### Directions for this task:
Some of the lines below need repeating. Reproduce exactly those between the lines holding "pink line at" and "blue rectangle at", inclusive.

### Data supplied:
_ _ _

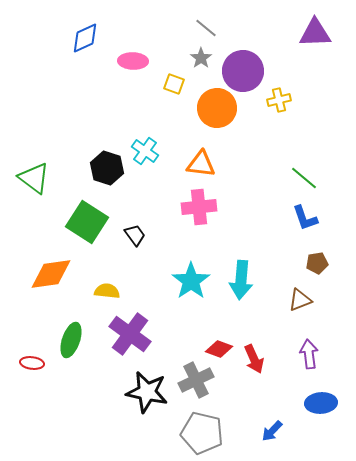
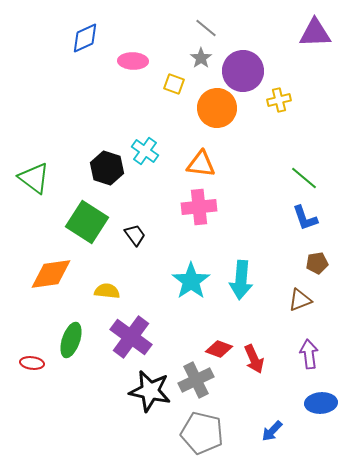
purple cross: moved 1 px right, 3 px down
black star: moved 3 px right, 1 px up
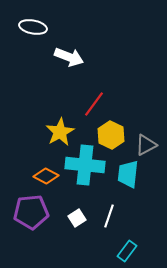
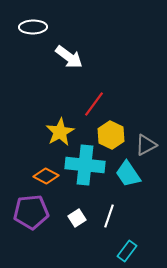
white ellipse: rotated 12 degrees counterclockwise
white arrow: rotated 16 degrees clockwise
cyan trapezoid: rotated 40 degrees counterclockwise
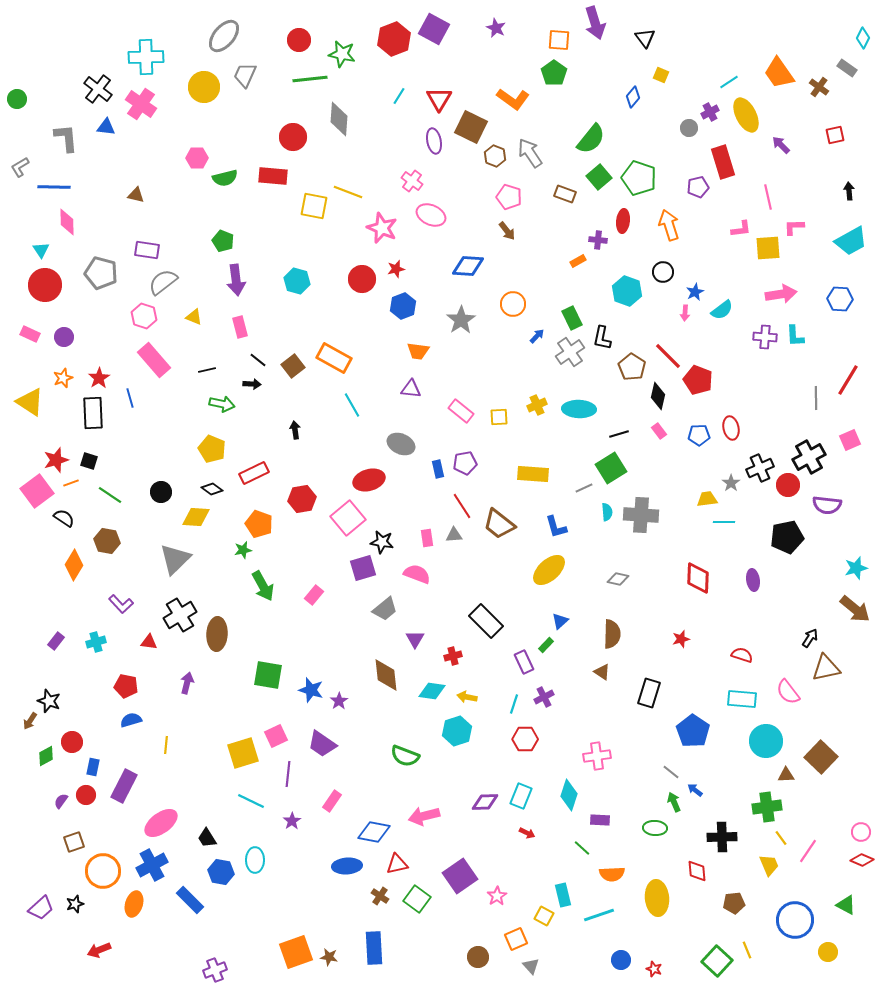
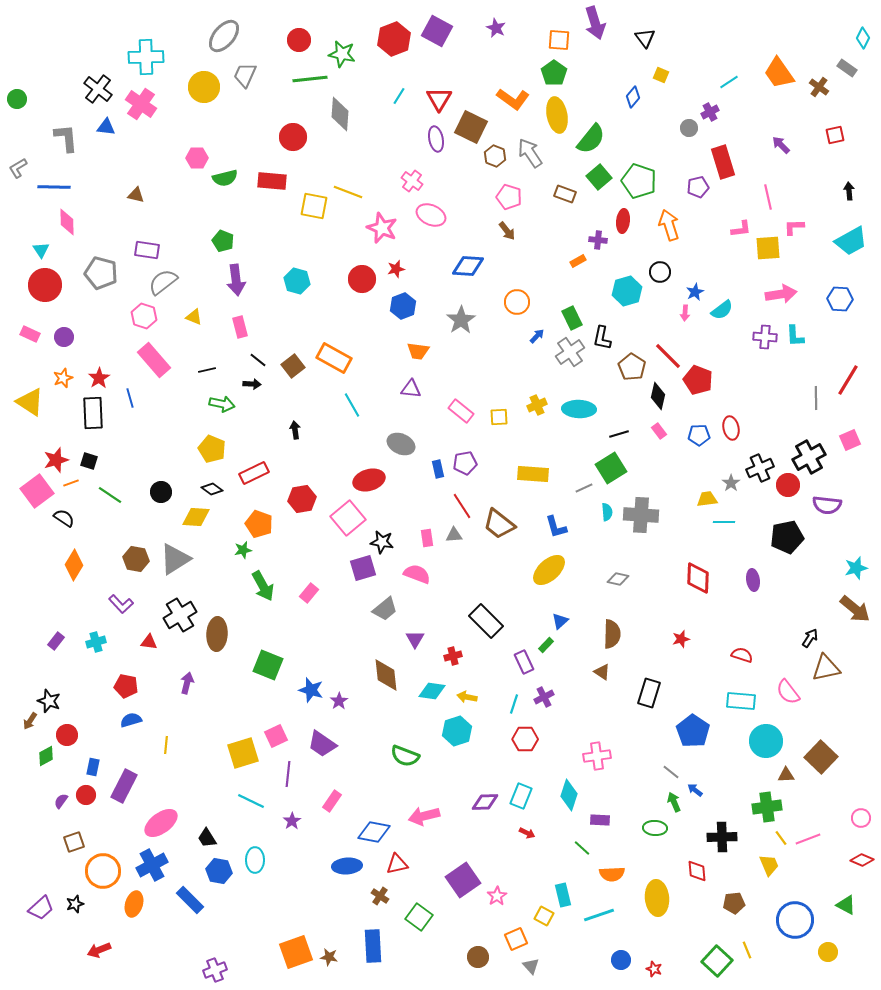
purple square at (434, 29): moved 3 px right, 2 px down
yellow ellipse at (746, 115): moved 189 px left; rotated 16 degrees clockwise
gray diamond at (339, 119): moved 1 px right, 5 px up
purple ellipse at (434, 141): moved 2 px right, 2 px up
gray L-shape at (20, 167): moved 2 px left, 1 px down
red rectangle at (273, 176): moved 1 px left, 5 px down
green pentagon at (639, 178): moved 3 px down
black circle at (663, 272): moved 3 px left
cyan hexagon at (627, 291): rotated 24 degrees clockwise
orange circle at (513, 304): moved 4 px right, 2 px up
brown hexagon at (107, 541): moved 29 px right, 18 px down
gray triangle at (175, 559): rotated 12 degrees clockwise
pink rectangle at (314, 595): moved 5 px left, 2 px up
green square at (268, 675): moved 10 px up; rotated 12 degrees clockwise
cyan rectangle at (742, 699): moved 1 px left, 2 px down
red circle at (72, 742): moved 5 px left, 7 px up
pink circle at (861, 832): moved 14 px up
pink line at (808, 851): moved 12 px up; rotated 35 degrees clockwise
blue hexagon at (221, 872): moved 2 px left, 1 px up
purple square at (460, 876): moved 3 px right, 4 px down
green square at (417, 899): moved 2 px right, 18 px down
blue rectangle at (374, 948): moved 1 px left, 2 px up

_ _ _

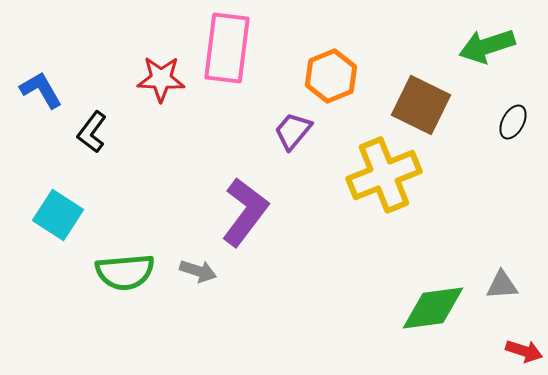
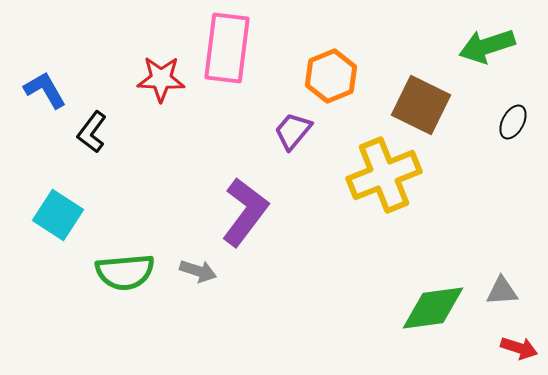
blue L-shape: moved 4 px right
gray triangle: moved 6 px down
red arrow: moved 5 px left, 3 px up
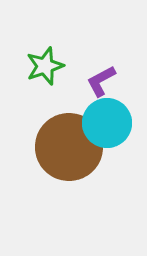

_ _ _

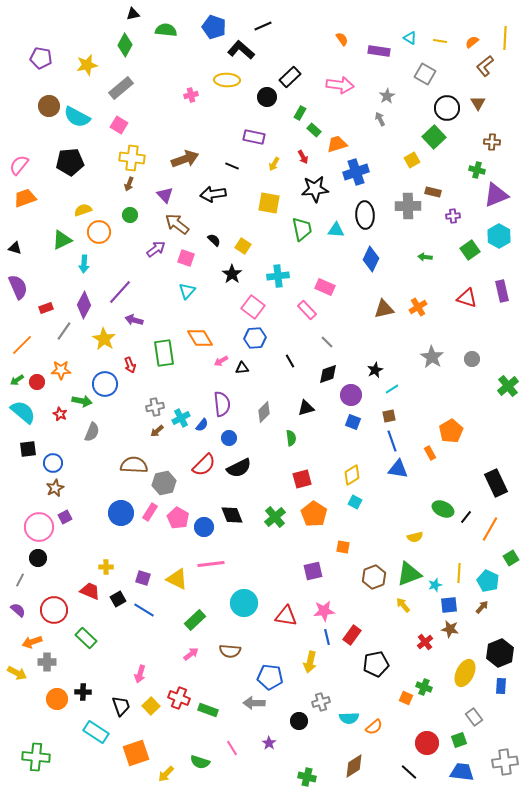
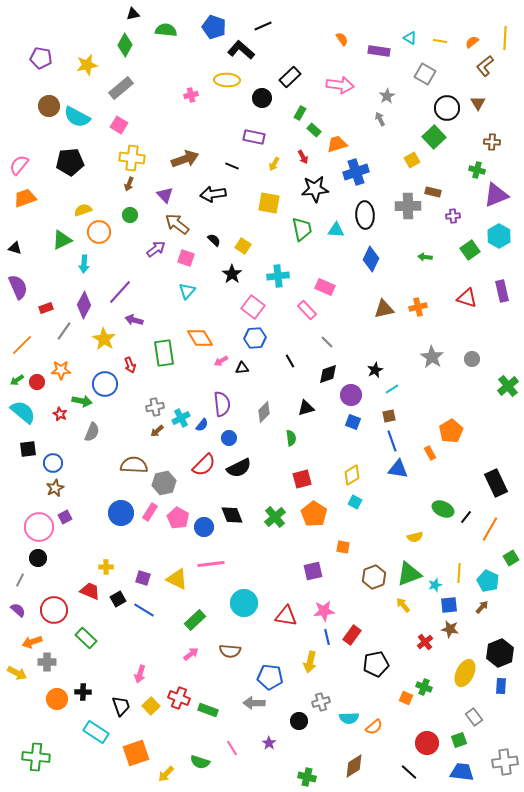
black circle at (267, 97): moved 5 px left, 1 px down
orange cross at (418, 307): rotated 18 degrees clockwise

_ _ _

### Exercise answer:
pink line at (808, 851): moved 12 px up; rotated 35 degrees clockwise
blue hexagon at (221, 872): moved 2 px left, 1 px up
purple square at (460, 876): moved 3 px right, 4 px down
green square at (417, 899): moved 2 px right, 18 px down
blue rectangle at (374, 948): moved 1 px left, 2 px up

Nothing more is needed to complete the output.